Coordinate-based object records:
⁂

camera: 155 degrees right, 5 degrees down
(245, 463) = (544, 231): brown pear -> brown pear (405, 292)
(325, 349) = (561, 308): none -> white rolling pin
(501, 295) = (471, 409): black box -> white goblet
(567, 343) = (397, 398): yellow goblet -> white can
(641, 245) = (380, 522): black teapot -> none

⁂

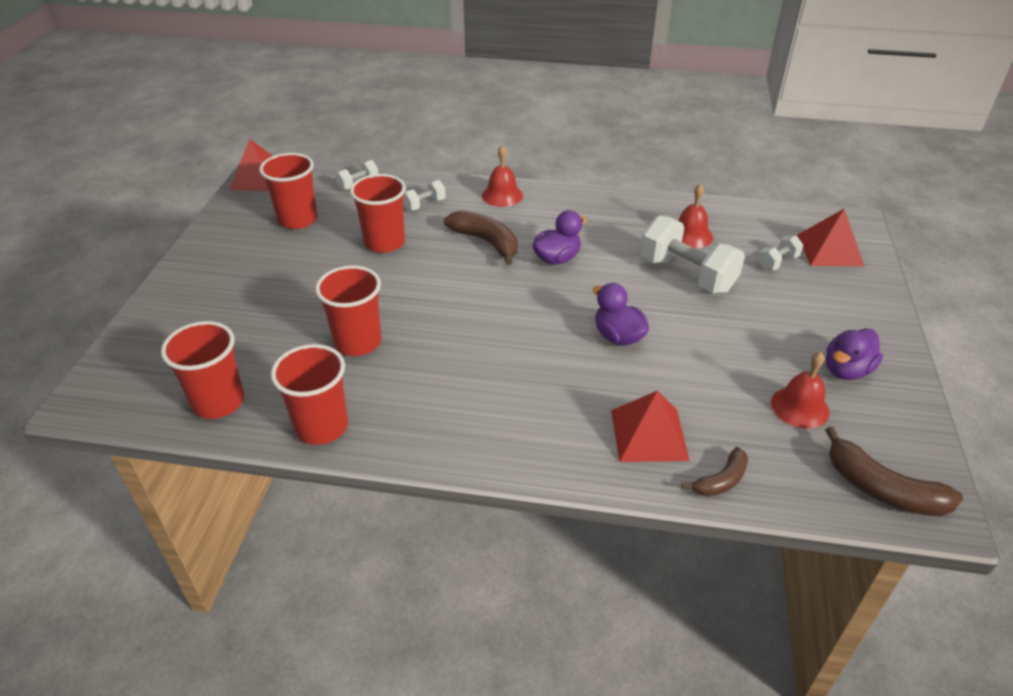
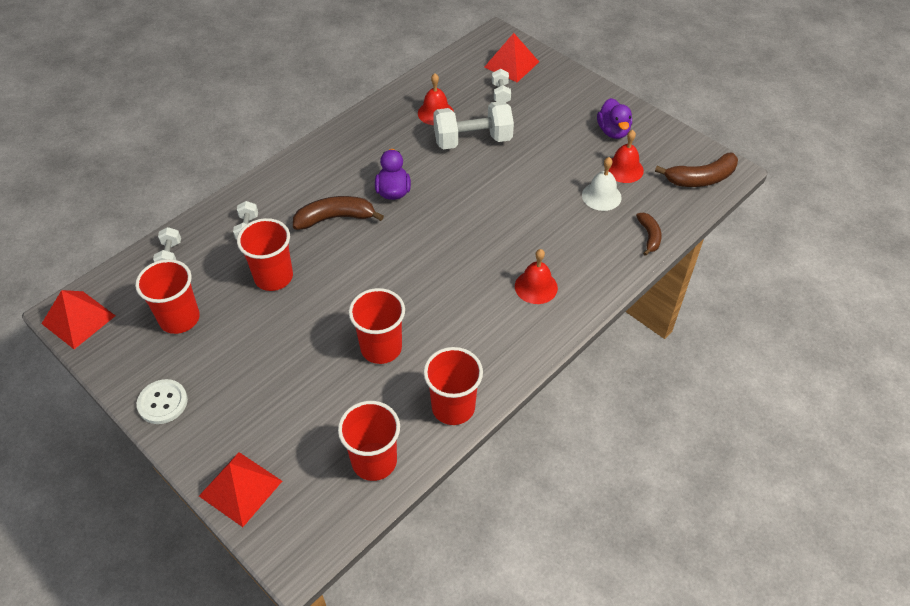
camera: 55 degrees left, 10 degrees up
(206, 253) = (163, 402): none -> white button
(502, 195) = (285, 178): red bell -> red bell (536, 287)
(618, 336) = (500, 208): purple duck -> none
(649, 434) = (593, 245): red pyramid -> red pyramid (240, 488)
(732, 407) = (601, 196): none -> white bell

⁂

● **Problem description**
Your answer should consist only of the lines above between the line holding "camera: 155 degrees right, 5 degrees down" and the line holding "(641, 245) = (380, 522): black teapot -> none", inclusive, each transcribed exactly.

● **Answer for the task**
camera: 155 degrees right, 5 degrees down
(245, 463) = (544, 231): brown pear -> brown pear (405, 292)
(325, 349) = (561, 308): none -> white rolling pin
(501, 295) = (471, 409): black box -> white goblet
(567, 343) = (397, 398): yellow goblet -> white can
(641, 245) = (380, 522): black teapot -> none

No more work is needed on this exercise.